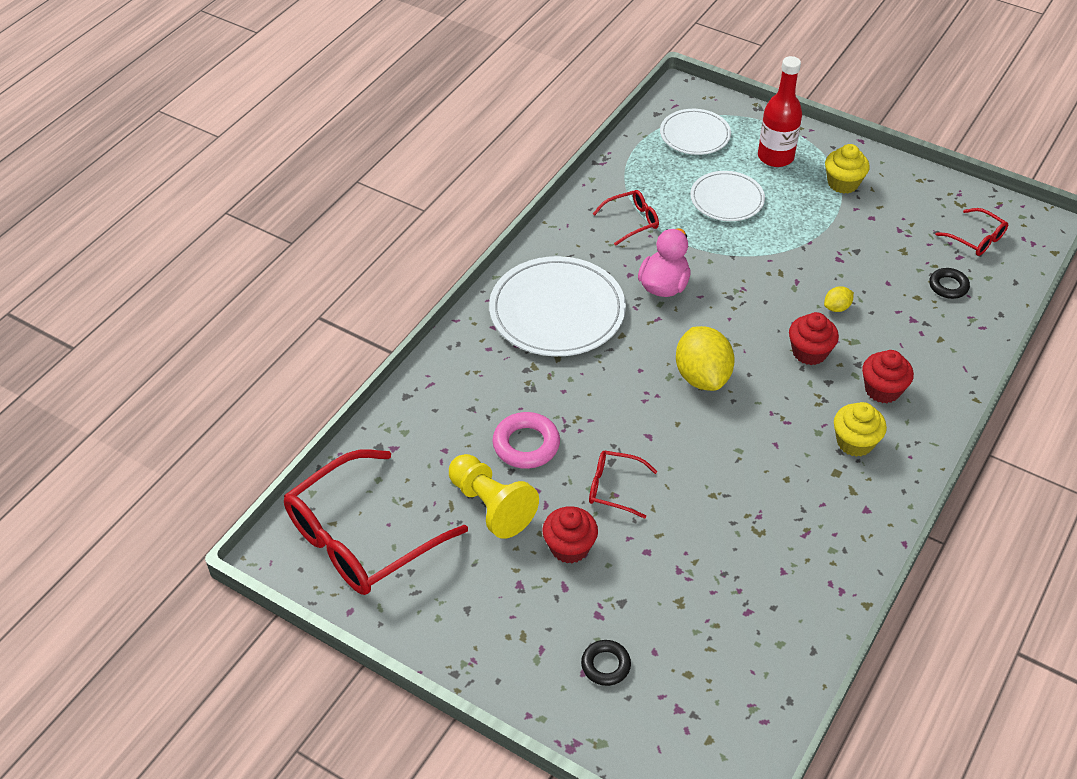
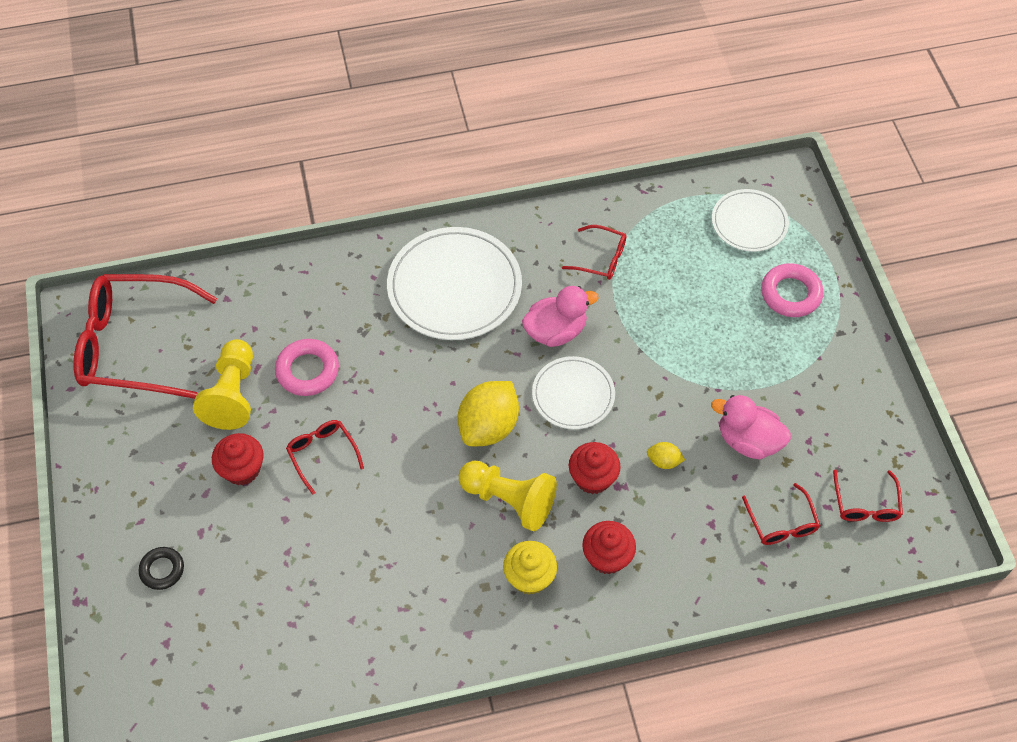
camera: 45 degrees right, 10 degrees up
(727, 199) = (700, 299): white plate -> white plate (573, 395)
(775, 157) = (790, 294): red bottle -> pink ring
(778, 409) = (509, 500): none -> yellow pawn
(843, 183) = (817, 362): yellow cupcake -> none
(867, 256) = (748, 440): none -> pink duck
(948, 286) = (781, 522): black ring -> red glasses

------------------------

Looking at the entries above, copy out every line in which "pink" occurs.

# [Expected output]
(775, 157) = (790, 294): red bottle -> pink ring
(867, 256) = (748, 440): none -> pink duck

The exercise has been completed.